**Record excerpts:**
+ + +

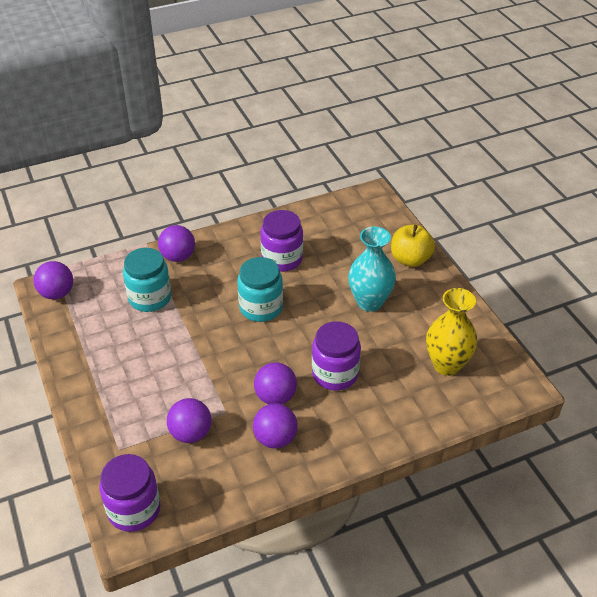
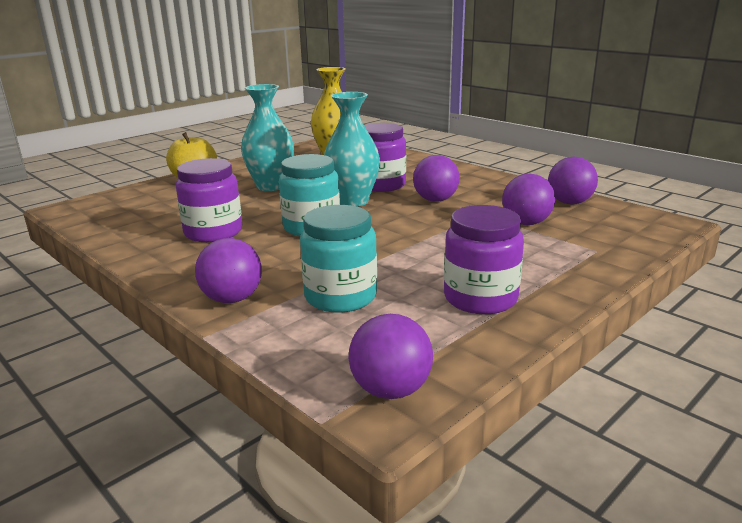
camera: 110 degrees left, 20 degrees down
(134, 509) = (643, 226): purple jar -> purple jar (480, 298)
(275, 438) = (483, 192): purple ball -> purple ball (569, 203)
(302, 343) = (353, 201): none -> turquoise vase

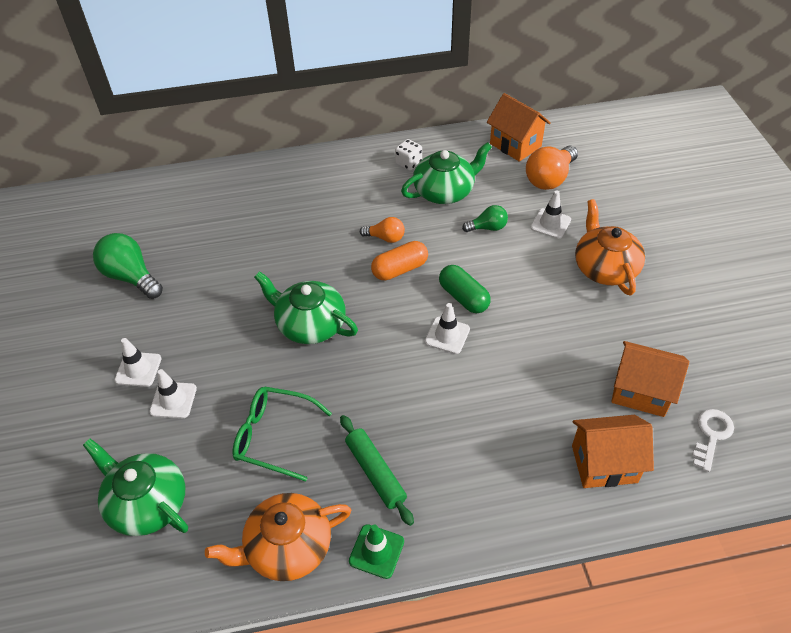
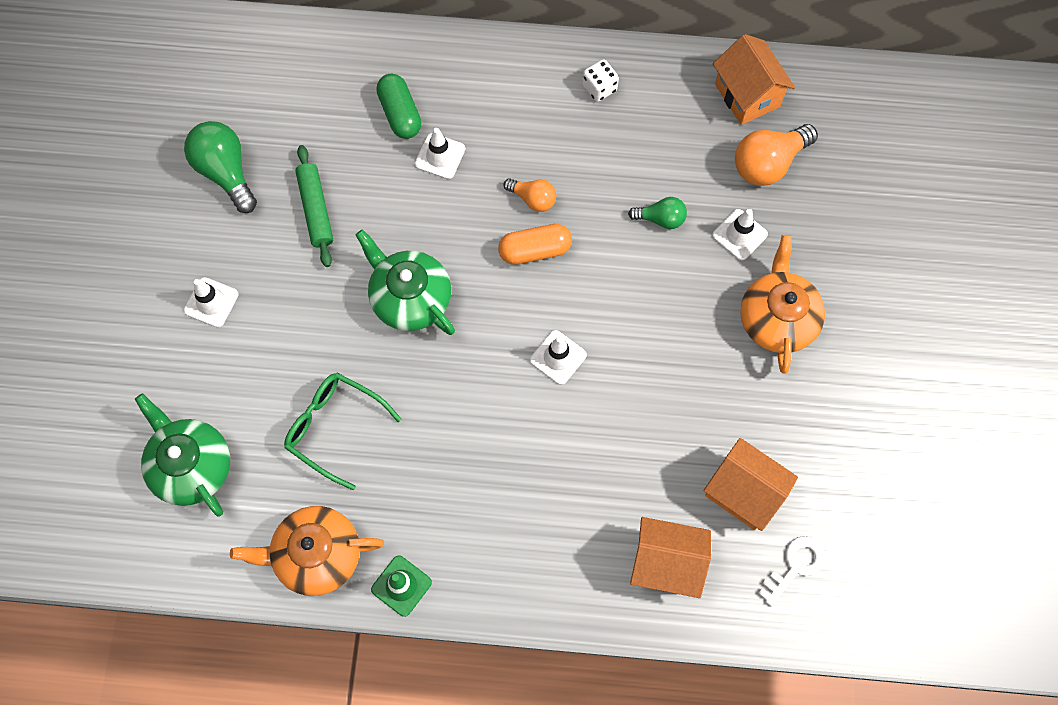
camera: 15 degrees right, 20 degrees up
(173, 400) = (240, 352): white traffic cone -> white traffic cone (440, 156)
(375, 472) = (426, 501): green rolling pin -> green rolling pin (316, 209)
(445, 191) = (629, 147): green teapot -> none
(463, 297) = (595, 311): green capsule -> green capsule (400, 114)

+ + +

**Exercise details:**
The full set of entries should be transcribed exactly, pictures left aside.

**Exercise output:**
camera: 110 degrees left, 20 degrees down
(134, 509) = (643, 226): purple jar -> purple jar (480, 298)
(275, 438) = (483, 192): purple ball -> purple ball (569, 203)
(302, 343) = (353, 201): none -> turquoise vase

camera: 15 degrees right, 20 degrees up
(173, 400) = (240, 352): white traffic cone -> white traffic cone (440, 156)
(375, 472) = (426, 501): green rolling pin -> green rolling pin (316, 209)
(445, 191) = (629, 147): green teapot -> none
(463, 297) = (595, 311): green capsule -> green capsule (400, 114)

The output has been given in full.